> **Work order**: Find the line containing "red surabuzix 448 296 => nothing" in the material below; copy that line and all following lines exactly.

> **Source material**:
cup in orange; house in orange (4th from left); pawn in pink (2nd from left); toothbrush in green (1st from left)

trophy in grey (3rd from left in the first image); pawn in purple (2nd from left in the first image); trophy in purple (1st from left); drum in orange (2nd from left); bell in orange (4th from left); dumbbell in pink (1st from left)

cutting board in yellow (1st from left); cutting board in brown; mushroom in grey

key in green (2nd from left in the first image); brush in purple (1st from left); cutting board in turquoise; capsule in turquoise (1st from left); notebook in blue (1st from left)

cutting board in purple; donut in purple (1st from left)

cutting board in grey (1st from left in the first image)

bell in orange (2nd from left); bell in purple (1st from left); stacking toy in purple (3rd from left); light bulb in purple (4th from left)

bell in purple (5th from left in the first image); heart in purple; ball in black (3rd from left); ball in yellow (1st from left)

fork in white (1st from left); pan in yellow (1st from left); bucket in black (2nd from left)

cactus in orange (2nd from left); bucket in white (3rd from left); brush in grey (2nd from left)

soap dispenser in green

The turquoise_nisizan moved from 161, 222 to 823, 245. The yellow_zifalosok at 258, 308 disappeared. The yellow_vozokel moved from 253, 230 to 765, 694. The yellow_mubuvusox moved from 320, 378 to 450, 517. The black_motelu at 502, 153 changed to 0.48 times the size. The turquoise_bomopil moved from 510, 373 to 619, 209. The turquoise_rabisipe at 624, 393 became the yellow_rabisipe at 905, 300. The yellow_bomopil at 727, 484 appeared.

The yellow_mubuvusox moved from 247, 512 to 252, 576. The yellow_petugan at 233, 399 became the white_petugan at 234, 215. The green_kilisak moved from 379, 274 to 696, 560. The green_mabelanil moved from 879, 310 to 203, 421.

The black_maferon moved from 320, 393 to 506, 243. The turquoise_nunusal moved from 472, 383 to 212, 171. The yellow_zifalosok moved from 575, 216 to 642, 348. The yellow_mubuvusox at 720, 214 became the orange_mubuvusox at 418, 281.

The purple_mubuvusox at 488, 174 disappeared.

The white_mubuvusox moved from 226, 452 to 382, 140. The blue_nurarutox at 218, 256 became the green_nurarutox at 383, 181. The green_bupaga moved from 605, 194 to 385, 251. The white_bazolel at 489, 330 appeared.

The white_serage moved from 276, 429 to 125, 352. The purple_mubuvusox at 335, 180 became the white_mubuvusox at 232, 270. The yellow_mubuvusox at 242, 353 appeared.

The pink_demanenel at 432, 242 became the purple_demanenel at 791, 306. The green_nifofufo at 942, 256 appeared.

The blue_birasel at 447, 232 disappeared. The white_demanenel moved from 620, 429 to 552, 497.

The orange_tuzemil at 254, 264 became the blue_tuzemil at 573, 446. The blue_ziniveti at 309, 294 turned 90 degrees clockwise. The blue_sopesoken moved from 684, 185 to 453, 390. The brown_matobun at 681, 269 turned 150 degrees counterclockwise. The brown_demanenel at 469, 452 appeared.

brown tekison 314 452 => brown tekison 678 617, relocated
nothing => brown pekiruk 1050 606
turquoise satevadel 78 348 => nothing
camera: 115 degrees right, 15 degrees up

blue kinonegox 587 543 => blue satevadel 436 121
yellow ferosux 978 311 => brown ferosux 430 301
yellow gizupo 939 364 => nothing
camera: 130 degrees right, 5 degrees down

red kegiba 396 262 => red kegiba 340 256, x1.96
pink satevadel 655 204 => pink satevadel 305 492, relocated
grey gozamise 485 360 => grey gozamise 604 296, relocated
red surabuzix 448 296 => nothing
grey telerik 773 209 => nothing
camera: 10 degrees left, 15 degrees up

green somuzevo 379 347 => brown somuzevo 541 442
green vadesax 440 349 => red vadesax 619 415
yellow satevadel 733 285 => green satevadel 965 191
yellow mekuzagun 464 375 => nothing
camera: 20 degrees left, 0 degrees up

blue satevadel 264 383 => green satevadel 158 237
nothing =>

> **Result**:
red surabuzix 448 296 => nothing
grey telerik 773 209 => nothing
camera: 10 degrees left, 15 degrees up

green somuzevo 379 347 => brown somuzevo 541 442
green vadesax 440 349 => red vadesax 619 415
yellow satevadel 733 285 => green satevadel 965 191
yellow mekuzagun 464 375 => nothing
camera: 20 degrees left, 0 degrees up

blue satevadel 264 383 => green satevadel 158 237
nothing =>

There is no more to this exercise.